## DATA LISTING
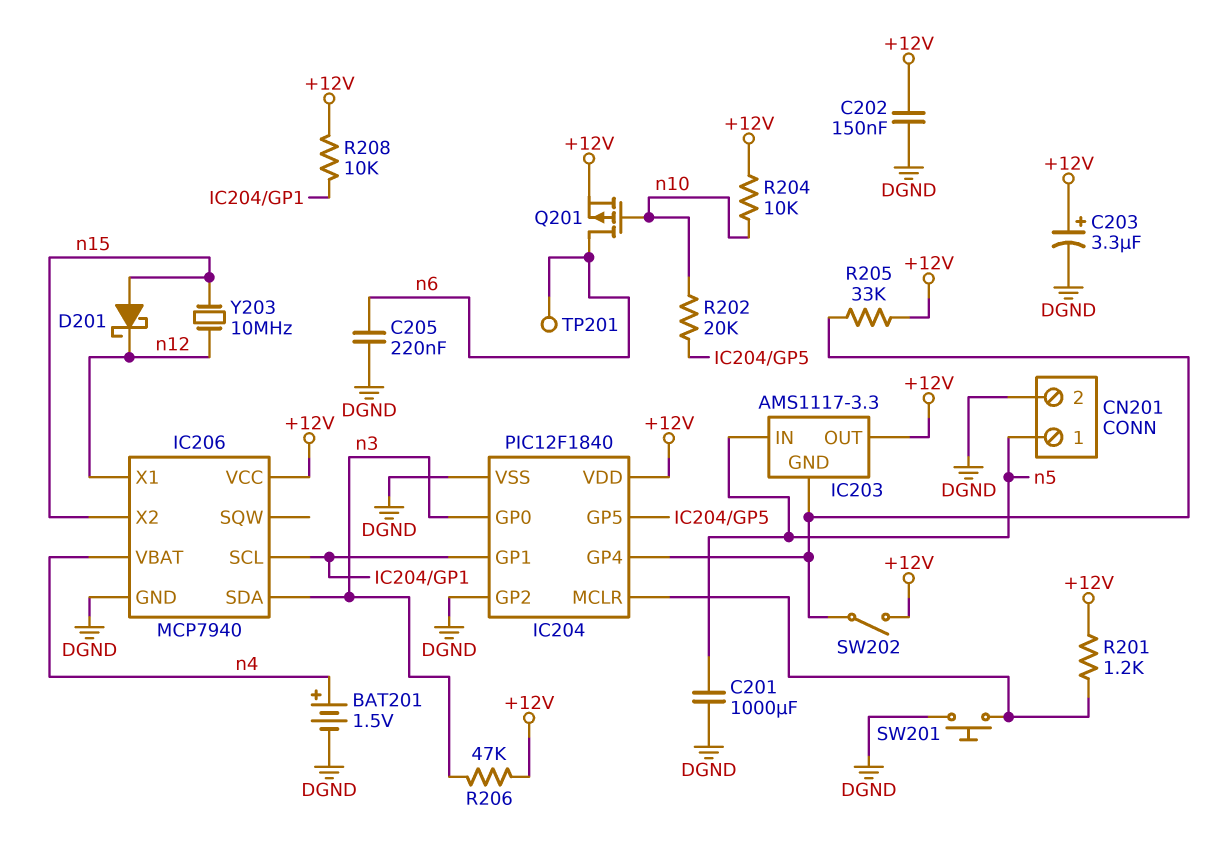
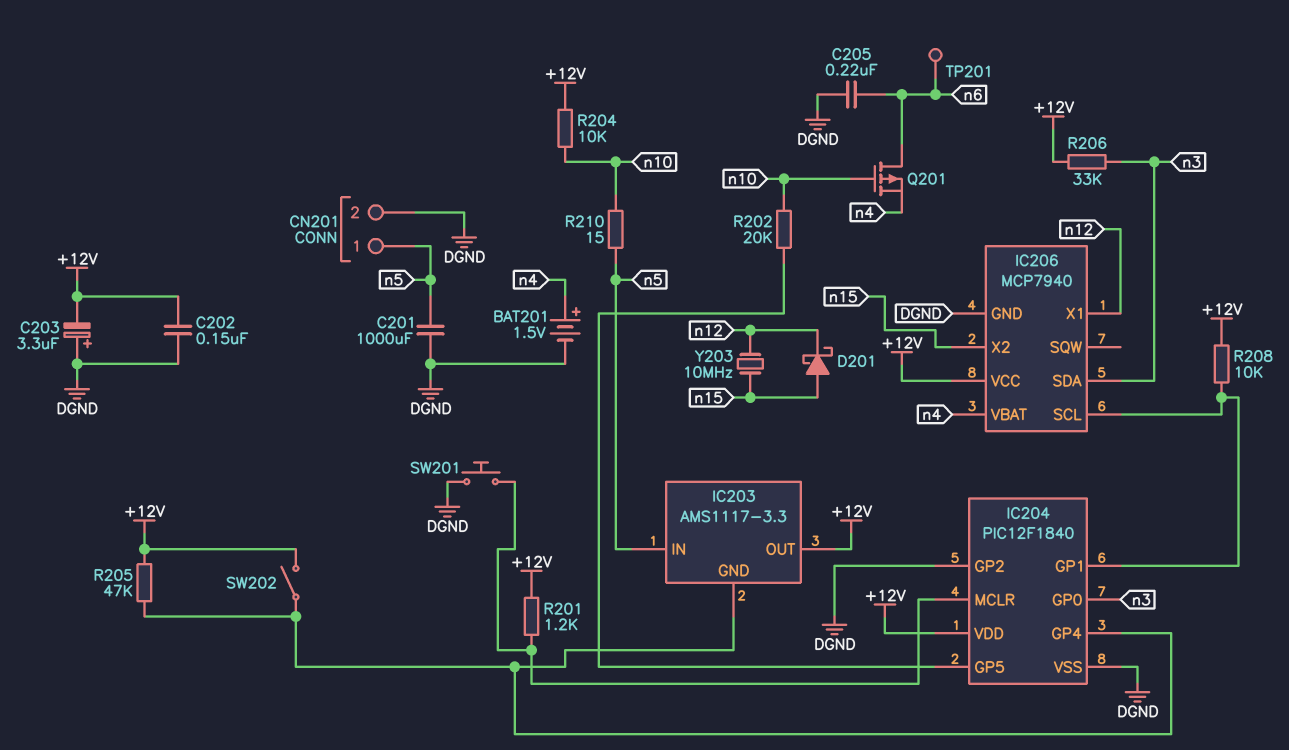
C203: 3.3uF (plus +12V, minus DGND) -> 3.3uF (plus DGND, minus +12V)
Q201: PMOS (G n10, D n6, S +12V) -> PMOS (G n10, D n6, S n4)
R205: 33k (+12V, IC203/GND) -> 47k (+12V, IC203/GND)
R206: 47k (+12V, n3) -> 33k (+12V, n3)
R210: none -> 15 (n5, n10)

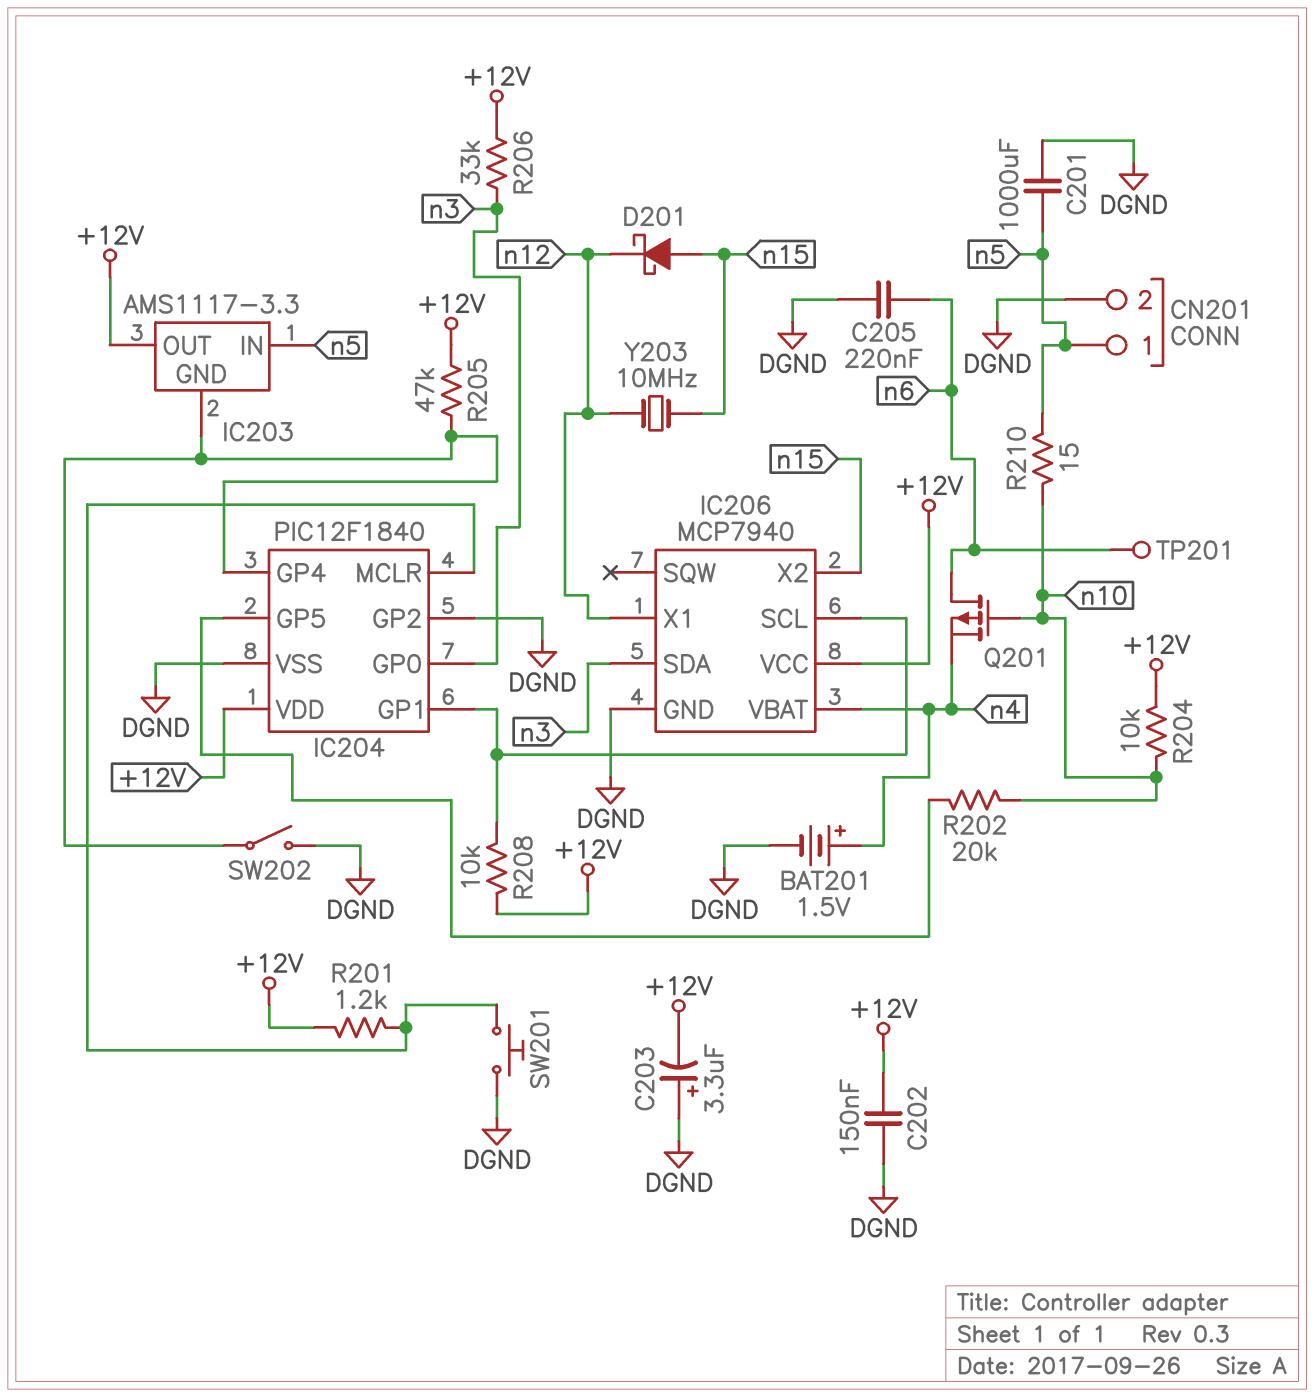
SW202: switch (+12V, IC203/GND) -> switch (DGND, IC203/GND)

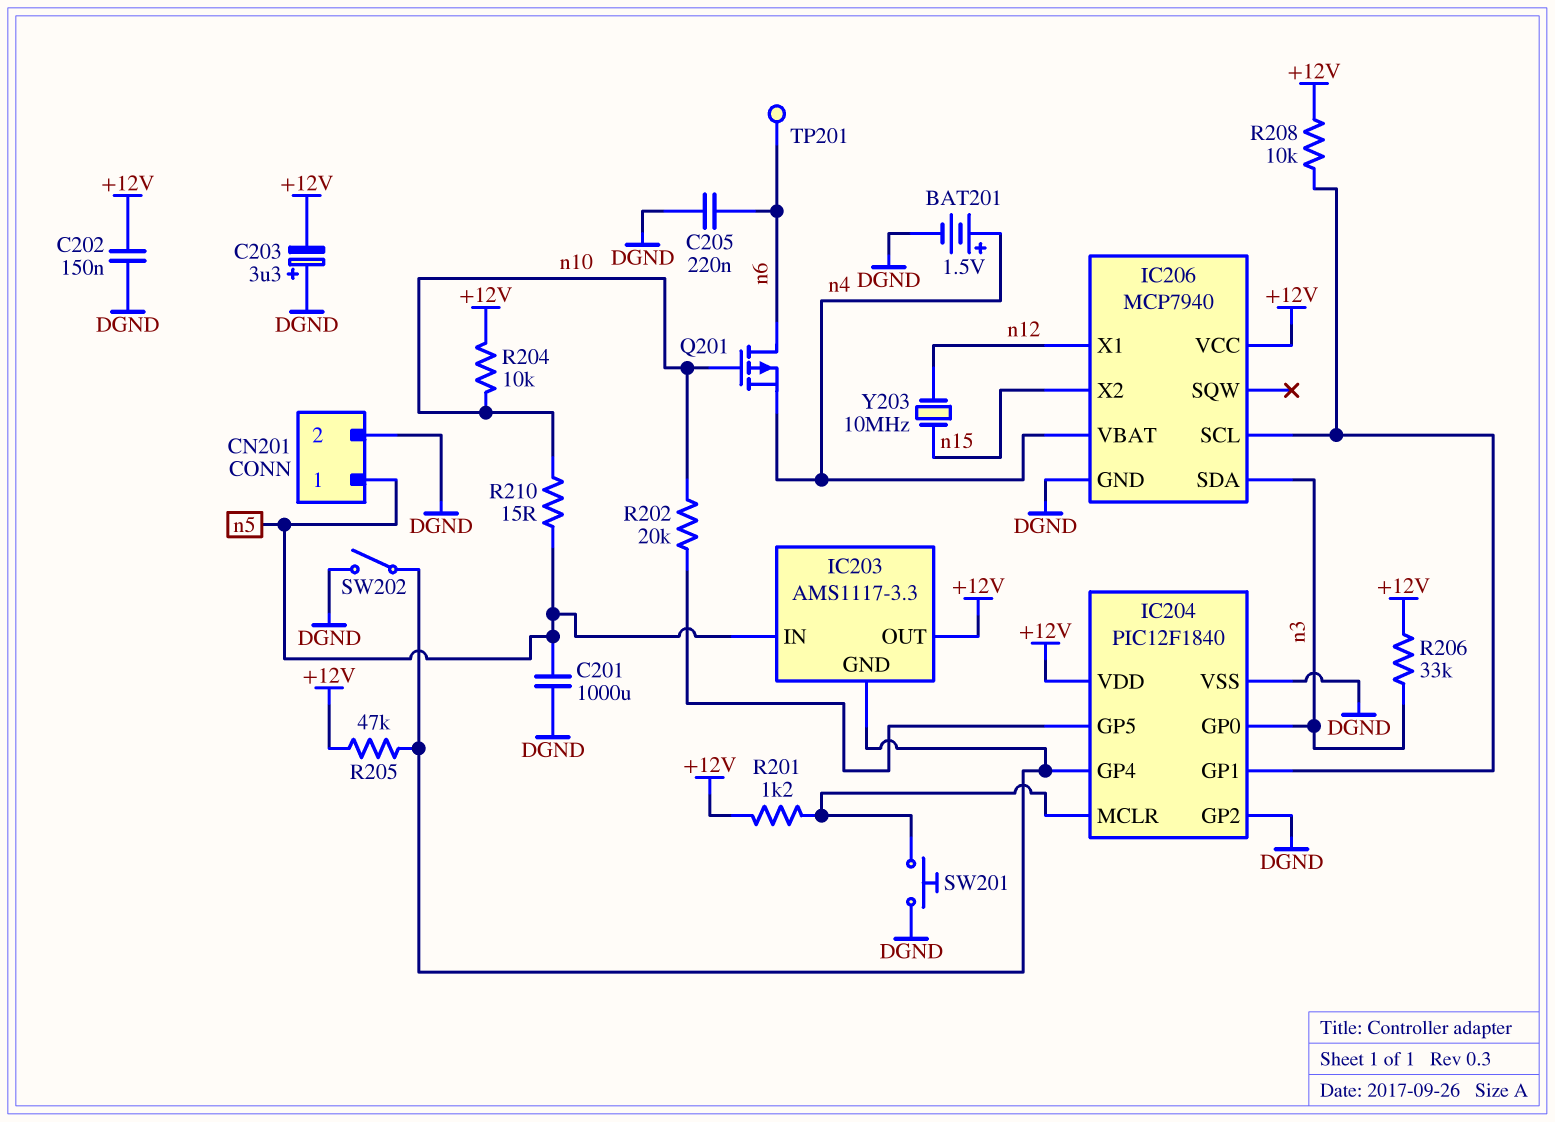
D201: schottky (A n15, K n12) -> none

## AIM OF THE EXERCISE
Pictures aside, repeat every entry exactly as written.

## EXERCISE SOLUTION
C203: 3.3uF (plus +12V, minus DGND) -> 3.3uF (plus DGND, minus +12V)
Q201: PMOS (G n10, D n6, S +12V) -> PMOS (G n10, D n6, S n4)
R205: 33k (+12V, IC203/GND) -> 47k (+12V, IC203/GND)
R206: 47k (+12V, n3) -> 33k (+12V, n3)
R210: none -> 15 (n5, n10)

SW202: switch (+12V, IC203/GND) -> switch (DGND, IC203/GND)

D201: schottky (A n15, K n12) -> none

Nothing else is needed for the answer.